Source records:
[Start of Attachment]

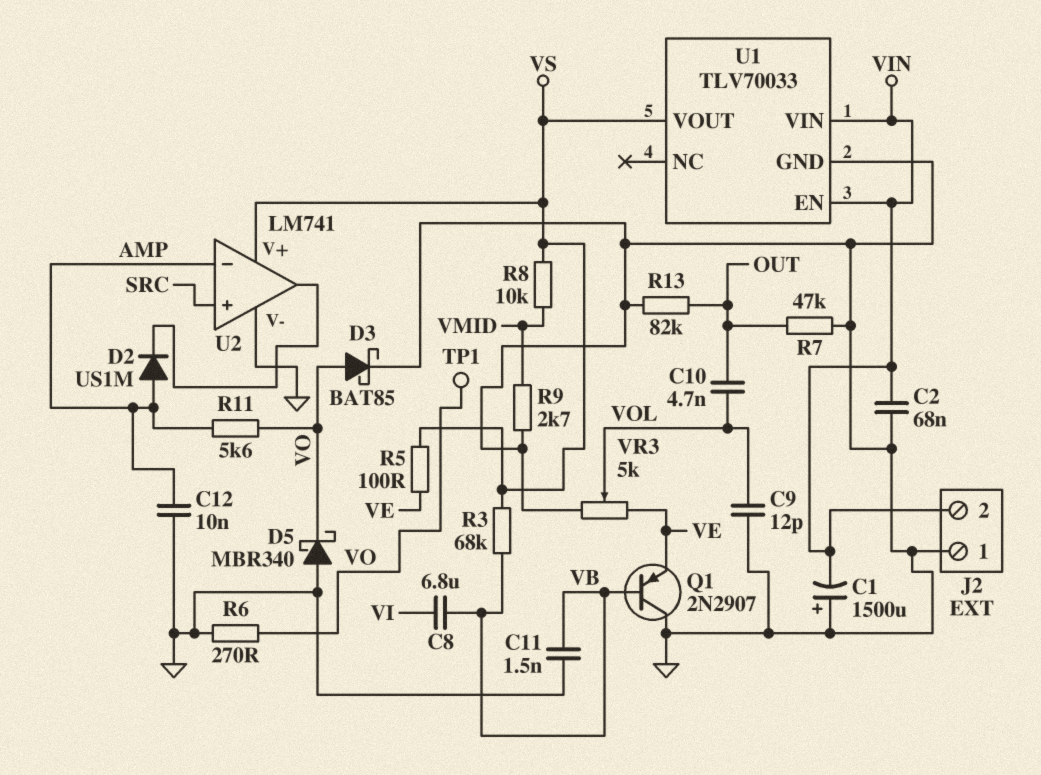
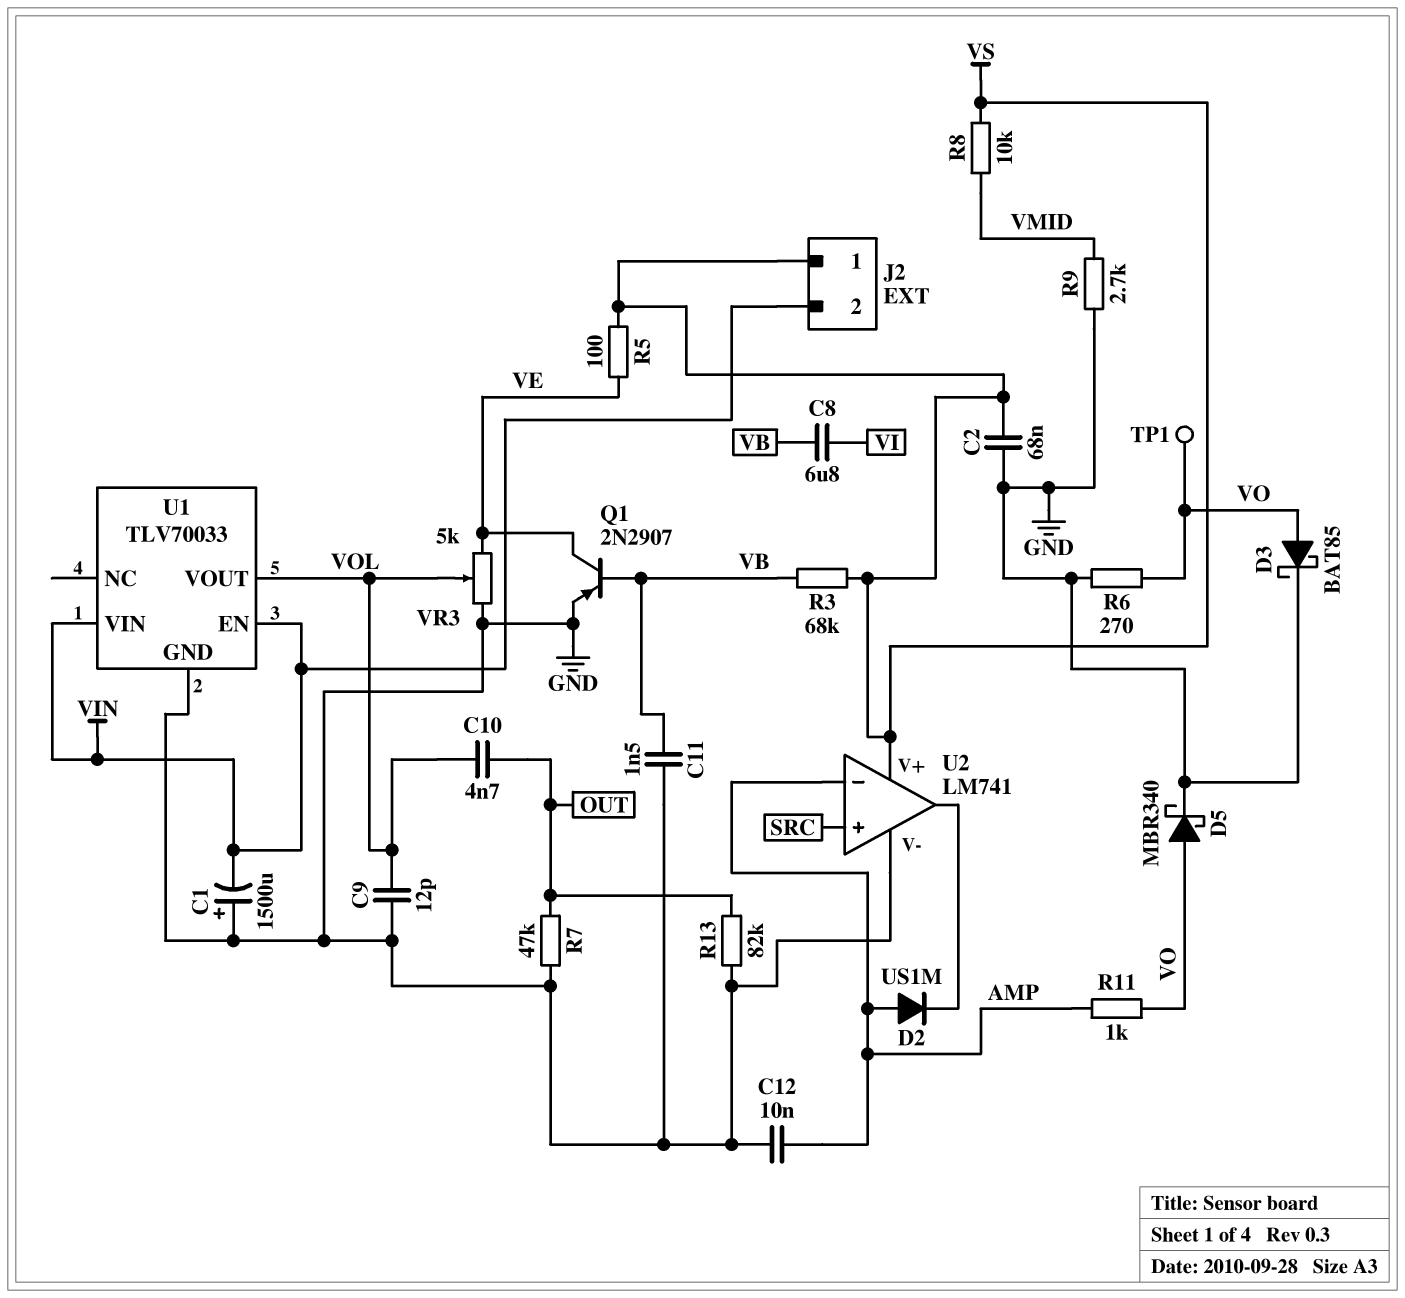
C2: 68nF (GND, VIN) -> 68nF (GND, VS)
D5: schottky MBR340 (A GND, K VO) -> schottky MBR340 (A VO, K GND)
J2 pin 1: GND -> VS
Q1: PNP 2N2907 (B VB, C GND, E VE) -> PNP 2N2907 (B VB, C VE, E GND)
R11: 5.6k (AMP, VO) -> 1k (AMP, VO)
U1 pin VOUT: VS -> VOL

[End of Attachment]

THE TASK: Print every entry exactly; omit the pictures.

RESULT OF THIS EXERCISE:
C2: 68nF (GND, VIN) -> 68nF (GND, VS)
D5: schottky MBR340 (A GND, K VO) -> schottky MBR340 (A VO, K GND)
J2 pin 1: GND -> VS
Q1: PNP 2N2907 (B VB, C GND, E VE) -> PNP 2N2907 (B VB, C VE, E GND)
R11: 5.6k (AMP, VO) -> 1k (AMP, VO)
U1 pin VOUT: VS -> VOL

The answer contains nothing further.